→ **Records from a data collection**:
#####
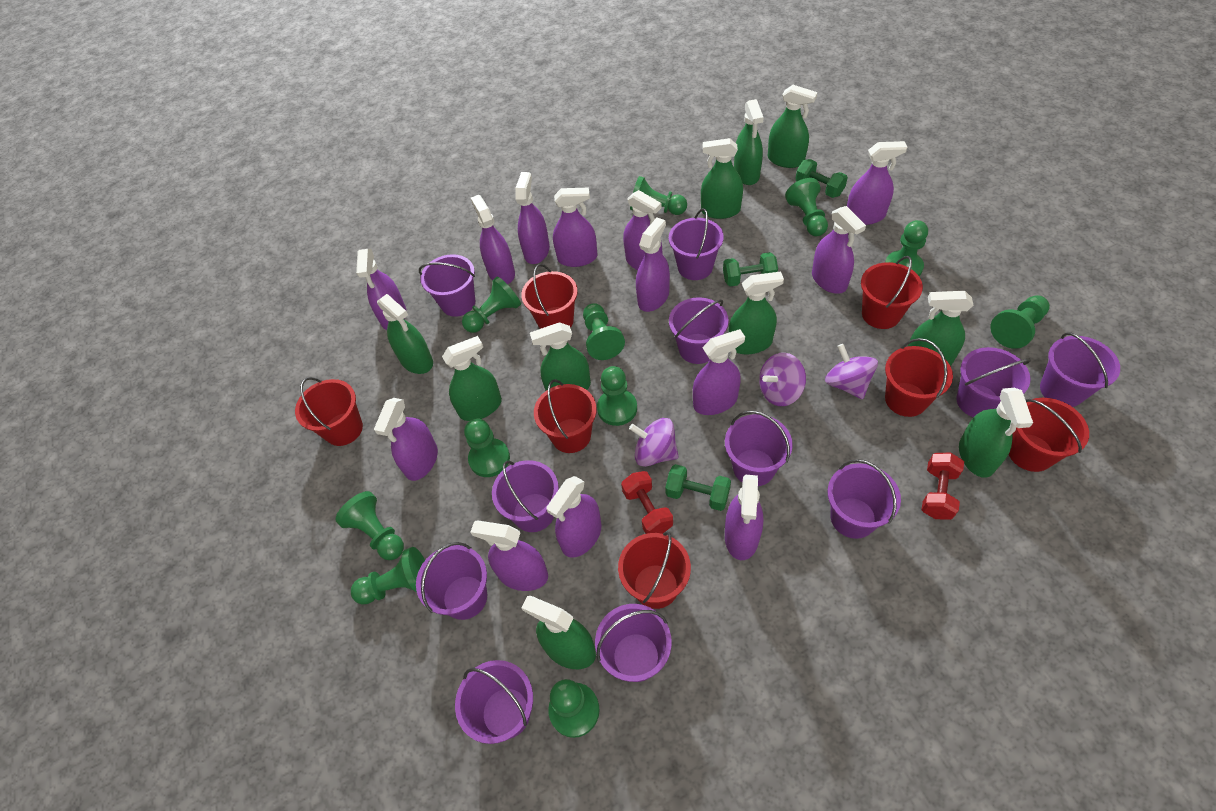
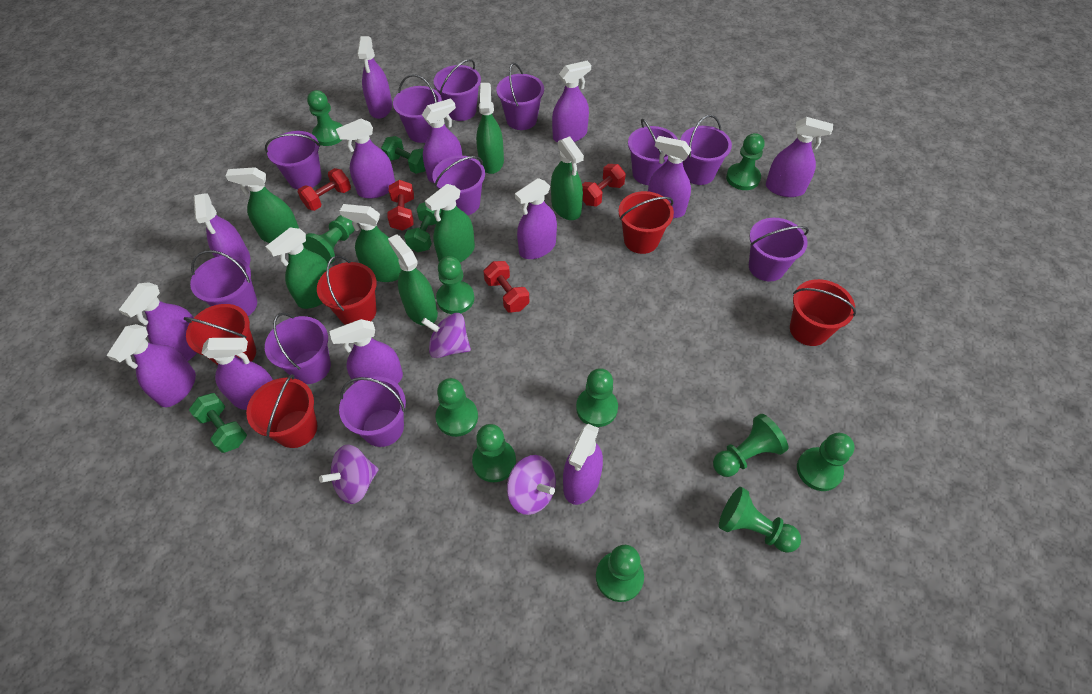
green spray bottle: 10 -> 7
red bucket: 7 -> 5
red dumbbell: 2 -> 4

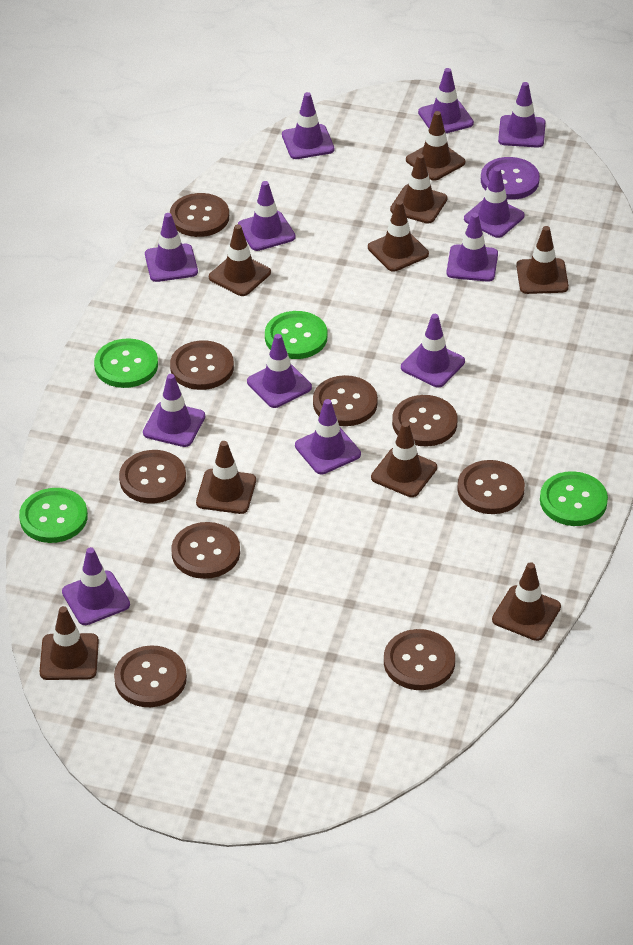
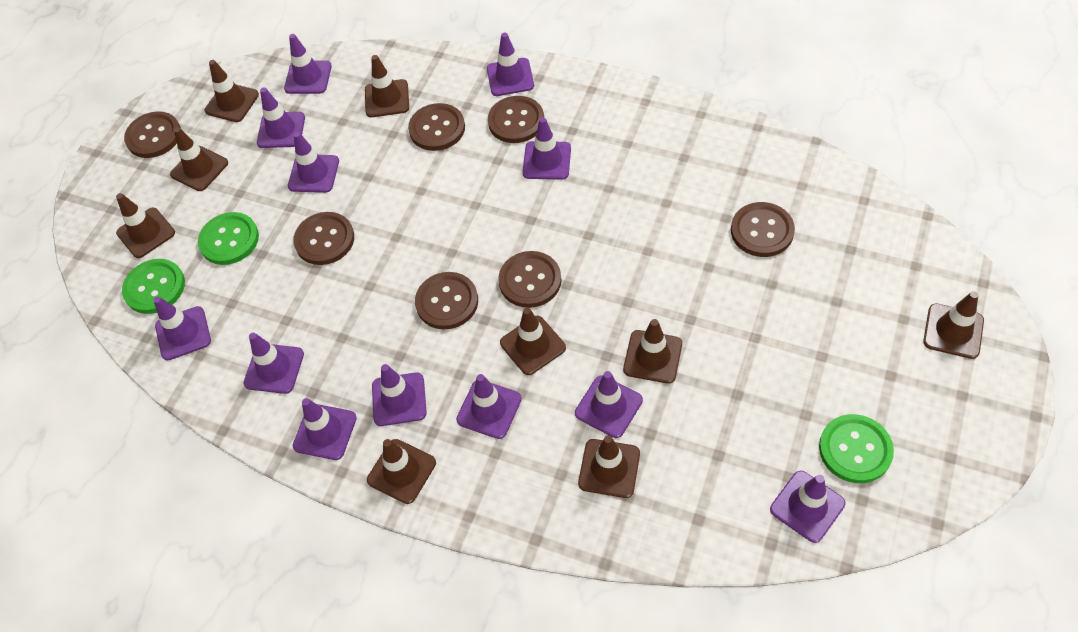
brown button: 9 -> 7
green button: 4 -> 3
purple button: 1 -> 0

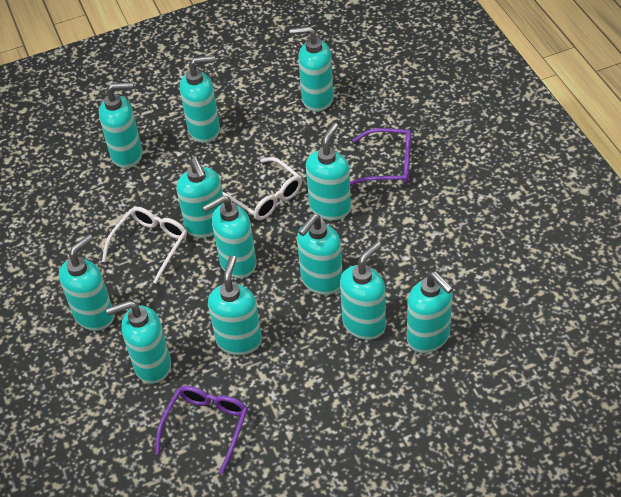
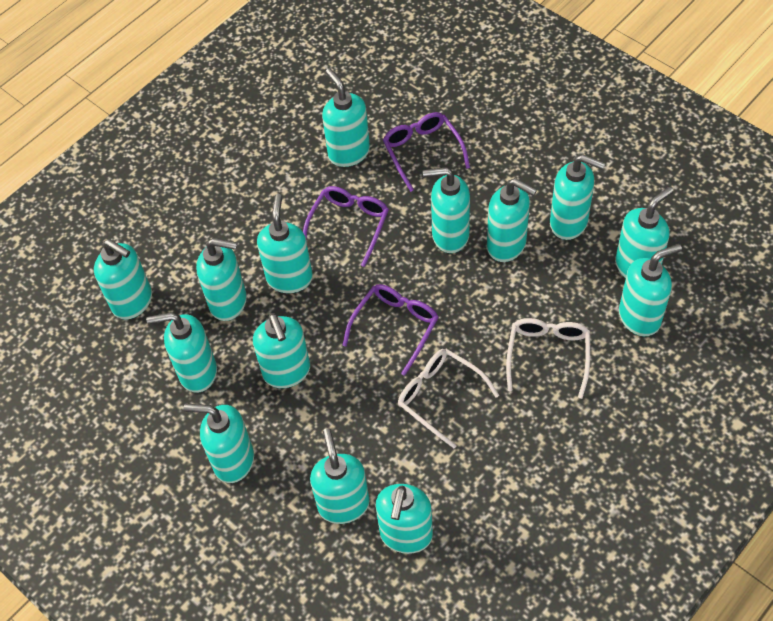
purple glasses: 2 -> 3
turquoise soap dispenser: 12 -> 14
#####
Repeat the records in full, exactly as they appear, without the pictures.

green spray bottle: 10 -> 7
red bucket: 7 -> 5
red dumbbell: 2 -> 4

brown button: 9 -> 7
green button: 4 -> 3
purple button: 1 -> 0

purple glasses: 2 -> 3
turquoise soap dispenser: 12 -> 14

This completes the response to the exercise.